> **How to complete this task**
Set down exactly the lines of the listing below that begin at the one containing "R24: none -> 8.2k (+3V3, N010)" and end at the last line, both included.

> **Data to process**
══════════
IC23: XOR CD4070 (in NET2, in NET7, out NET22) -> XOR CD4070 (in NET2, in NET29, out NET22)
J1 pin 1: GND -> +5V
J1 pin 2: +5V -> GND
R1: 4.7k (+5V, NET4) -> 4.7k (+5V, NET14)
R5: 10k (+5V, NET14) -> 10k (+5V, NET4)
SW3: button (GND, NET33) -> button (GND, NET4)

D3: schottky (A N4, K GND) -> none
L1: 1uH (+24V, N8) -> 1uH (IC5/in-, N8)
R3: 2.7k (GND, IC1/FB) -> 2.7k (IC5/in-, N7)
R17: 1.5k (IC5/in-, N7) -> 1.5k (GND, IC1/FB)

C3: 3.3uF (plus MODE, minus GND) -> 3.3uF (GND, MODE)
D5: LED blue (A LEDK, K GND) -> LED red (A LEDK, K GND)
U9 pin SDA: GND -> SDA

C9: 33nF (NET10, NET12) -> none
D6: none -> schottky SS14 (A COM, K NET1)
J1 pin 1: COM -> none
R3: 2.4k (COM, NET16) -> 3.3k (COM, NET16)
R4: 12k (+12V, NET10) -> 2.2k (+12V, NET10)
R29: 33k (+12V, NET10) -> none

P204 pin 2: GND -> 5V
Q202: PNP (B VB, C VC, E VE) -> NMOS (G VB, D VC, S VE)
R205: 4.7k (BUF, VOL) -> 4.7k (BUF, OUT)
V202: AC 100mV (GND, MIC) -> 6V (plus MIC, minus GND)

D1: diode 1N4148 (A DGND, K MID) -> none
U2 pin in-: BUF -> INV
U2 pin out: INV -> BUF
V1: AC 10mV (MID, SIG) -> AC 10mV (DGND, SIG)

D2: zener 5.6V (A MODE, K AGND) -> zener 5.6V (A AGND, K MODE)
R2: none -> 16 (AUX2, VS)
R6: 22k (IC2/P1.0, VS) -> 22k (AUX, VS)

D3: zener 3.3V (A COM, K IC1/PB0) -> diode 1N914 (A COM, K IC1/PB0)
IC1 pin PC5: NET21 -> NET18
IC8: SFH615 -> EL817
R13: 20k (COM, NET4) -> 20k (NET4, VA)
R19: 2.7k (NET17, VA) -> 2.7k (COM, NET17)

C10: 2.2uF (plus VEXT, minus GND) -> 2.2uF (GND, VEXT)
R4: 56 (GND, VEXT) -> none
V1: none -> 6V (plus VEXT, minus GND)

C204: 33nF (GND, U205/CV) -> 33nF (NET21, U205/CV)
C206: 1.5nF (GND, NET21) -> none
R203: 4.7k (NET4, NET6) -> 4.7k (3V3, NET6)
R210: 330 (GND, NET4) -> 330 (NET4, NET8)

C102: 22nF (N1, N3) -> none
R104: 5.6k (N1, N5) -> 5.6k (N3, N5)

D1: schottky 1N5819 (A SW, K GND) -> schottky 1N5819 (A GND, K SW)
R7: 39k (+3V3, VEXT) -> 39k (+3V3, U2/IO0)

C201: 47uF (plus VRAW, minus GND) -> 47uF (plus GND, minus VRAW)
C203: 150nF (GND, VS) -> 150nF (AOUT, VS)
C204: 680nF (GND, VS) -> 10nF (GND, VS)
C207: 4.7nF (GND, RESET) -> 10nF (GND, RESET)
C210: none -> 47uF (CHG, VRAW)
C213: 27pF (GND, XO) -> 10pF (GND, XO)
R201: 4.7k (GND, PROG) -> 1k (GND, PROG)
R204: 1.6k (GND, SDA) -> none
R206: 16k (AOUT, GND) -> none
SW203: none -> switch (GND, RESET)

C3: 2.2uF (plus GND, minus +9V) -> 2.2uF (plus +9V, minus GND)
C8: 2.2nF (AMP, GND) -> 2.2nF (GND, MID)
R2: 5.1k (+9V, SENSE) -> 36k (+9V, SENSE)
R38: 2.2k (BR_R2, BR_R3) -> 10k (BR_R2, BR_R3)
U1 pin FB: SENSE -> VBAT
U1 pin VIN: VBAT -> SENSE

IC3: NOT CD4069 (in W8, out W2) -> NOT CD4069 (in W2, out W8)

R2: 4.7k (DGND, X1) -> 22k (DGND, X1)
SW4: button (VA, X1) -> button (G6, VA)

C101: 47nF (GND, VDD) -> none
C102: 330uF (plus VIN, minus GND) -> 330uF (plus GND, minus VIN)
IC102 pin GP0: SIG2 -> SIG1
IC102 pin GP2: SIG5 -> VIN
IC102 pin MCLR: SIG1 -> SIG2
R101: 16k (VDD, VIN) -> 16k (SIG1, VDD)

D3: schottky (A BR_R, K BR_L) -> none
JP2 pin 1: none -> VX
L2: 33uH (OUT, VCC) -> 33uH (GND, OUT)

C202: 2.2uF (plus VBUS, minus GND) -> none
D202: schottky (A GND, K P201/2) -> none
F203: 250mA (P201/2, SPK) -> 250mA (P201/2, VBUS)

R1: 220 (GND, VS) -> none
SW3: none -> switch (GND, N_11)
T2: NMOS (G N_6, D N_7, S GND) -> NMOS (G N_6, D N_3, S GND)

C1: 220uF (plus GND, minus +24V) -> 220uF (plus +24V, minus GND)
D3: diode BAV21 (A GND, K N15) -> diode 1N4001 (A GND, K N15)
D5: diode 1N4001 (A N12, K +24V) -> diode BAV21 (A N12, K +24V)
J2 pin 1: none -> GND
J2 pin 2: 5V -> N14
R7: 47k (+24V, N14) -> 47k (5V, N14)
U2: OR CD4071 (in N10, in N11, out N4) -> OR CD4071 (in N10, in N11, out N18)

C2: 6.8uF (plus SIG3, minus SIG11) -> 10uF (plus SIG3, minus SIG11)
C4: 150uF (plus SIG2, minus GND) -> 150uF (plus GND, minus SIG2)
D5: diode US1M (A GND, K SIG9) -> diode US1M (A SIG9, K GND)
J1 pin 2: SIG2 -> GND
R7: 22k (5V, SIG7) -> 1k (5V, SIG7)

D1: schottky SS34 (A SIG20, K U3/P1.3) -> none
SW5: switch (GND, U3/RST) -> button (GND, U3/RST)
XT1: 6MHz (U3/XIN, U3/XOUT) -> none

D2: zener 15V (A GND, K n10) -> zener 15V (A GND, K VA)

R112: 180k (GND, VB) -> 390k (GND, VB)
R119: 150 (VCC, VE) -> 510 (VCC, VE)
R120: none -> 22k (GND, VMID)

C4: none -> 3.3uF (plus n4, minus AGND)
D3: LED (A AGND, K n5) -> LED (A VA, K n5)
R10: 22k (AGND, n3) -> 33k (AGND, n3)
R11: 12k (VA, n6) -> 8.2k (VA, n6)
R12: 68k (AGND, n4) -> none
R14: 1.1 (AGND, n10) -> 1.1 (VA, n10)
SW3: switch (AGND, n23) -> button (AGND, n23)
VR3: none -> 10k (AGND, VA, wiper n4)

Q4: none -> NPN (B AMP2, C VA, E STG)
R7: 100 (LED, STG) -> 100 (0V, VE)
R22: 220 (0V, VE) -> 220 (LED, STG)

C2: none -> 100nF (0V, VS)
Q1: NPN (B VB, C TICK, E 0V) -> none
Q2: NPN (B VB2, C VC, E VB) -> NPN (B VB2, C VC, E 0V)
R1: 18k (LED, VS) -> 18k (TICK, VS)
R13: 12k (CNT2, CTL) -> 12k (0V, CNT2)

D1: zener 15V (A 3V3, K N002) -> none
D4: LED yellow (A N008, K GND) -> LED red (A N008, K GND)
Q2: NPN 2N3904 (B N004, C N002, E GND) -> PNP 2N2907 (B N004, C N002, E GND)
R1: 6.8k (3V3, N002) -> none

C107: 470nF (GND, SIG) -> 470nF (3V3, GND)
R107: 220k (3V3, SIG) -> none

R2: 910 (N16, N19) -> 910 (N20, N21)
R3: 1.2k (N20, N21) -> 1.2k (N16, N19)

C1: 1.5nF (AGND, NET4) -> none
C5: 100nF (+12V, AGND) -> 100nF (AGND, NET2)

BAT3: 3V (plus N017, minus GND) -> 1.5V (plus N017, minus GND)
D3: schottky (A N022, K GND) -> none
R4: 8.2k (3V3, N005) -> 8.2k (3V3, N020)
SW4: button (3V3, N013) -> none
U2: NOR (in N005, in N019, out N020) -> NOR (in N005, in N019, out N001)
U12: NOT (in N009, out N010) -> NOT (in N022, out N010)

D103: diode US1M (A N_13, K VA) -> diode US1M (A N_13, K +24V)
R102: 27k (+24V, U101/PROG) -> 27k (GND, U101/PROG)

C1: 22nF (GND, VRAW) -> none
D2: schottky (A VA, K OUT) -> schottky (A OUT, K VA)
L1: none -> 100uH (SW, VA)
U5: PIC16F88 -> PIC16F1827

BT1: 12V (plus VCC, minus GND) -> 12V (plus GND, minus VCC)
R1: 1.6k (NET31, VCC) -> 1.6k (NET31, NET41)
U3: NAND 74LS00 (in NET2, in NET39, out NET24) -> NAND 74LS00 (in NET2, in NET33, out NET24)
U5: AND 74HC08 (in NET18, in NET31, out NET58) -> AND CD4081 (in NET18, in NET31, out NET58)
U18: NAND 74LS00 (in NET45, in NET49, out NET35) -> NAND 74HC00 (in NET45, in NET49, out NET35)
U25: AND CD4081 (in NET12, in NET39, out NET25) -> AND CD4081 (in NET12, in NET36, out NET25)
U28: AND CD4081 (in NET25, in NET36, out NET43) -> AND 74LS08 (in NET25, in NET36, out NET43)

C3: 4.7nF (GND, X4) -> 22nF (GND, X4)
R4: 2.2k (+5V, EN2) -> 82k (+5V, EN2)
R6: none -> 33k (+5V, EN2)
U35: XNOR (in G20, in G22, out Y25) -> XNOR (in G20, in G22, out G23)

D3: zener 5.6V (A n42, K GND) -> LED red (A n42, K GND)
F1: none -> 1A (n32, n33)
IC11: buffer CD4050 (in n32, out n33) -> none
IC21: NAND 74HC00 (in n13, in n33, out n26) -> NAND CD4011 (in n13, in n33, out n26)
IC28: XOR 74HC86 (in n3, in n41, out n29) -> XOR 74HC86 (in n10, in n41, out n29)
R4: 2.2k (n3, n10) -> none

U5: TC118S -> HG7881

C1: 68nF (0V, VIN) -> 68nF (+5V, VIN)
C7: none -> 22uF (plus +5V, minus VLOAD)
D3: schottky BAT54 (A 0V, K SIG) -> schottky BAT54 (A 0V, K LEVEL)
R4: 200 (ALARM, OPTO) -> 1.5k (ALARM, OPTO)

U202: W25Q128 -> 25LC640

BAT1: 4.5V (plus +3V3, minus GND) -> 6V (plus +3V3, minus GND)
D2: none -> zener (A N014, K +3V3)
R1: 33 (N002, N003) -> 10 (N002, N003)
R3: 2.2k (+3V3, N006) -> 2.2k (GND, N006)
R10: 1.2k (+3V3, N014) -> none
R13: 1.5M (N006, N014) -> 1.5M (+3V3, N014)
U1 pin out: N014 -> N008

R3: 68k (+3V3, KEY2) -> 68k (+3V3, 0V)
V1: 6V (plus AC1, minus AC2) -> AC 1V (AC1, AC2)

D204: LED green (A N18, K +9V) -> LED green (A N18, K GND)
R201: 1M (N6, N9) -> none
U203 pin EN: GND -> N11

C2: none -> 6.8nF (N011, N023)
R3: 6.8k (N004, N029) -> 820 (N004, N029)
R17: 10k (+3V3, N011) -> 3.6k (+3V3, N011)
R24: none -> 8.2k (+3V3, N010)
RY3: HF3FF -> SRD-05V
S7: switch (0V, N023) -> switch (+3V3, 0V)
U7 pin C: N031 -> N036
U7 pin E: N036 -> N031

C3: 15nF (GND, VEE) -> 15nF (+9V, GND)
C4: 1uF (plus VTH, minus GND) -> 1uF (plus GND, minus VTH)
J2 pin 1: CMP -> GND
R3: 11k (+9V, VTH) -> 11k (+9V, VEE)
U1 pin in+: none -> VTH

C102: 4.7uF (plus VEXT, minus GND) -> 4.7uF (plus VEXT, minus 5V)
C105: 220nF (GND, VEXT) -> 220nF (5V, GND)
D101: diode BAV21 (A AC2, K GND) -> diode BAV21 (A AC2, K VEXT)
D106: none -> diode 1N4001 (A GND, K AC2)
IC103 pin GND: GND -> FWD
══════════
> **Answer box**
R24: none -> 8.2k (+3V3, N010)
RY3: HF3FF -> SRD-05V
S7: switch (0V, N023) -> switch (+3V3, 0V)
U7 pin C: N031 -> N036
U7 pin E: N036 -> N031

C3: 15nF (GND, VEE) -> 15nF (+9V, GND)
C4: 1uF (plus VTH, minus GND) -> 1uF (plus GND, minus VTH)
J2 pin 1: CMP -> GND
R3: 11k (+9V, VTH) -> 11k (+9V, VEE)
U1 pin in+: none -> VTH

C102: 4.7uF (plus VEXT, minus GND) -> 4.7uF (plus VEXT, minus 5V)
C105: 220nF (GND, VEXT) -> 220nF (5V, GND)
D101: diode BAV21 (A AC2, K GND) -> diode BAV21 (A AC2, K VEXT)
D106: none -> diode 1N4001 (A GND, K AC2)
IC103 pin GND: GND -> FWD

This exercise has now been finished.